> [DATA FOR ANALYSIS]

::::

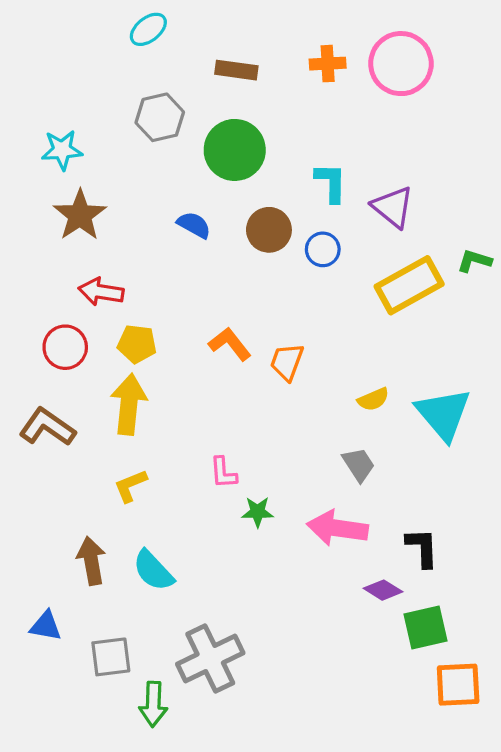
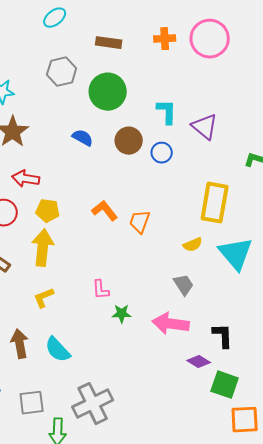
yellow rectangle: (409, 285) -> (215, 203), moved, turned -51
green square: (425, 628) -> (225, 385), turned 32

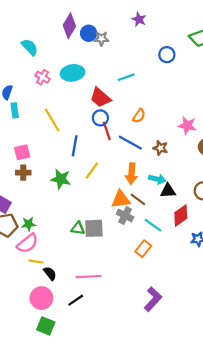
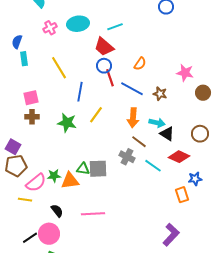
pink cross: (42, 77) -> (50, 28), turned 32
cyan line: (126, 77) -> (115, 27), moved
black triangle: (168, 191) -> (167, 134), turned 35
orange triangle: (121, 199) -> (70, 181), moved
red diamond: (181, 215) -> (179, 157), turned 60
green star: (29, 224) -> (54, 176), moved
orange rectangle: (143, 249) -> (182, 195), moved, turned -56
yellow line: (36, 262) -> (25, 200), moved
purple L-shape: (153, 299) -> (171, 235), moved
black line: (76, 300) -> (30, 238), moved

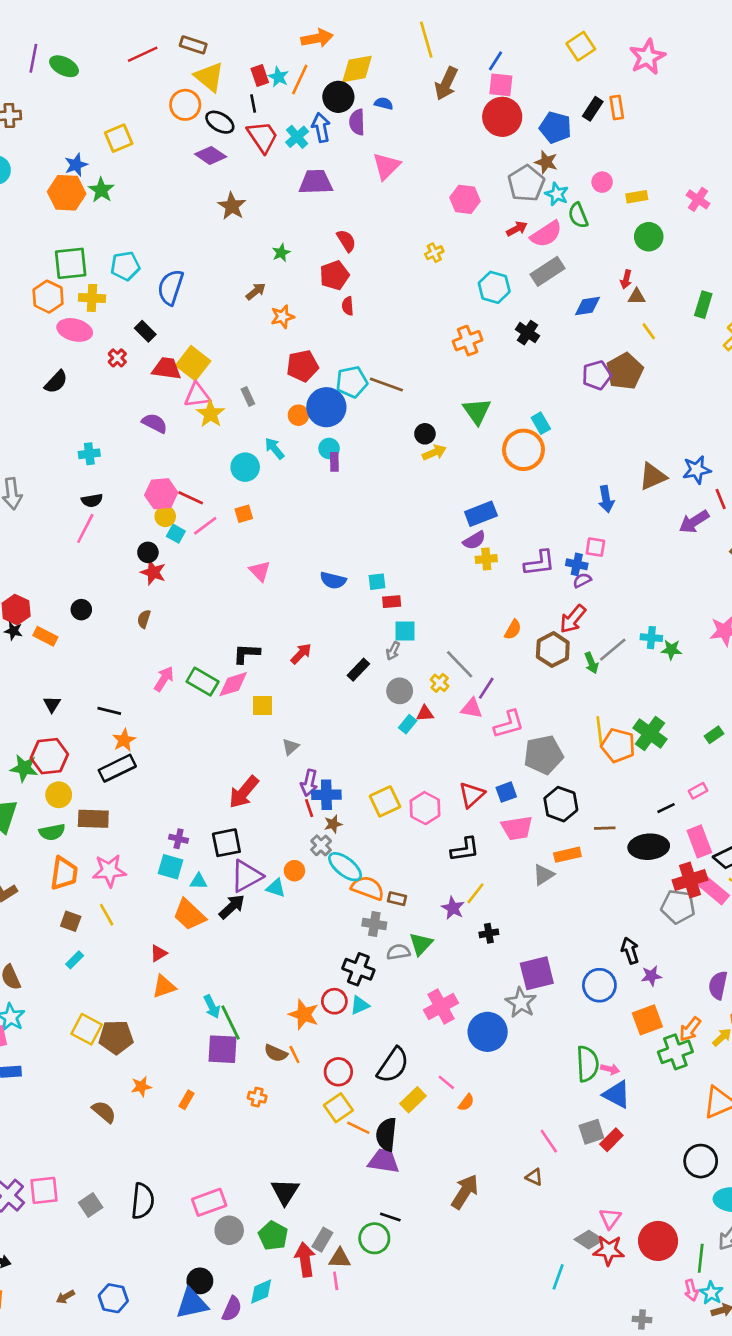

::::

> [WHAT YOU WILL DO] Where a record holds a picture, leave the picture out and restate the rest word for word.

> [SOLUTION TO THIS PROBLEM]
yellow rectangle: (409, 285) -> (215, 203), moved, turned -51
green square: (425, 628) -> (225, 385), turned 32

pink cross: (42, 77) -> (50, 28), turned 32
cyan line: (126, 77) -> (115, 27), moved
black triangle: (168, 191) -> (167, 134), turned 35
orange triangle: (121, 199) -> (70, 181), moved
red diamond: (181, 215) -> (179, 157), turned 60
green star: (29, 224) -> (54, 176), moved
orange rectangle: (143, 249) -> (182, 195), moved, turned -56
yellow line: (36, 262) -> (25, 200), moved
purple L-shape: (153, 299) -> (171, 235), moved
black line: (76, 300) -> (30, 238), moved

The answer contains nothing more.